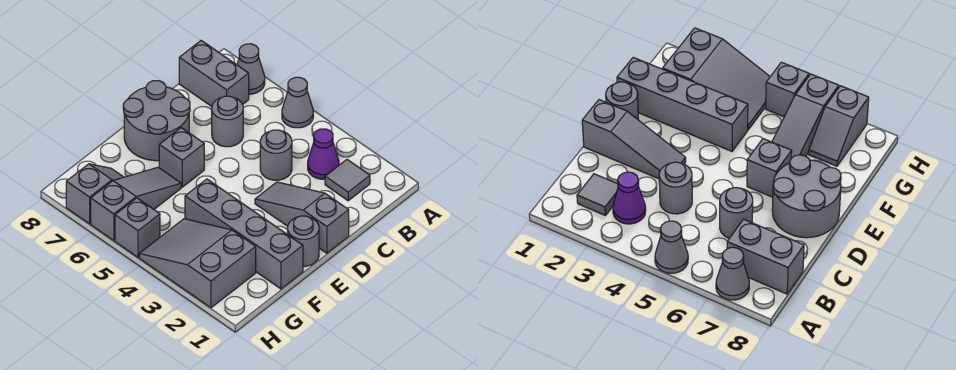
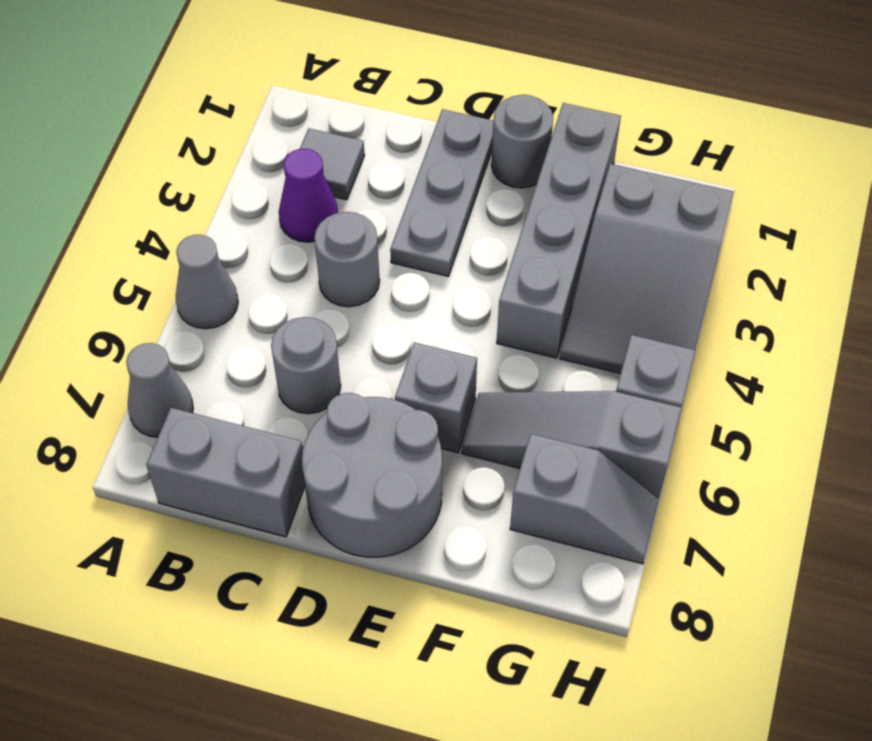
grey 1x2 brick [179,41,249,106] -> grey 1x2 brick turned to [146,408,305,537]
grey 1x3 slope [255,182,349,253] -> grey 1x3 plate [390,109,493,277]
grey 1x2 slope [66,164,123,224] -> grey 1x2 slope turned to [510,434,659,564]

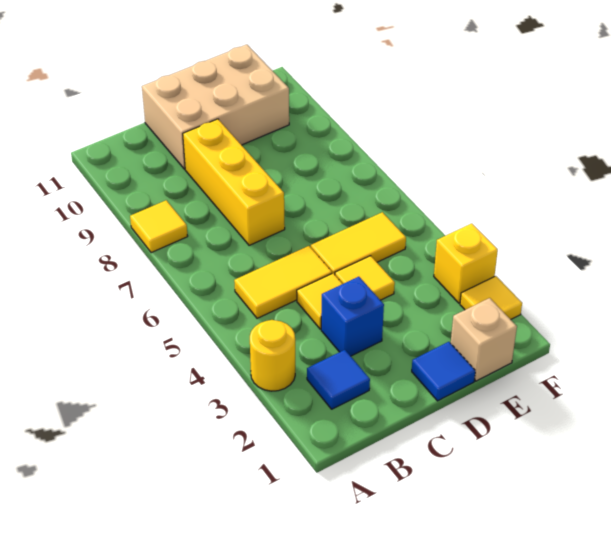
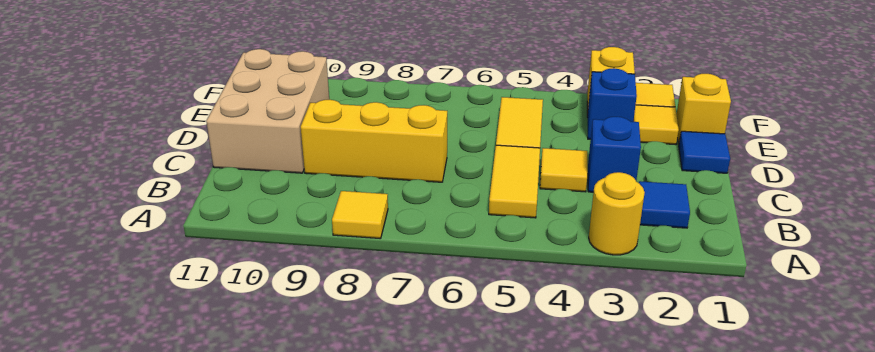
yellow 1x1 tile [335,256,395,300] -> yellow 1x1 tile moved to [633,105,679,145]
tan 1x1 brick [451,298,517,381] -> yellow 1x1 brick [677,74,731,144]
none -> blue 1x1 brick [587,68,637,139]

What the exercise asks
Print the material above once more, exactly, minus the pictures.

Exercise output
grey 1x2 brick [179,41,249,106] -> grey 1x2 brick turned to [146,408,305,537]
grey 1x3 slope [255,182,349,253] -> grey 1x3 plate [390,109,493,277]
grey 1x2 slope [66,164,123,224] -> grey 1x2 slope turned to [510,434,659,564]

yellow 1x1 tile [335,256,395,300] -> yellow 1x1 tile moved to [633,105,679,145]
tan 1x1 brick [451,298,517,381] -> yellow 1x1 brick [677,74,731,144]
none -> blue 1x1 brick [587,68,637,139]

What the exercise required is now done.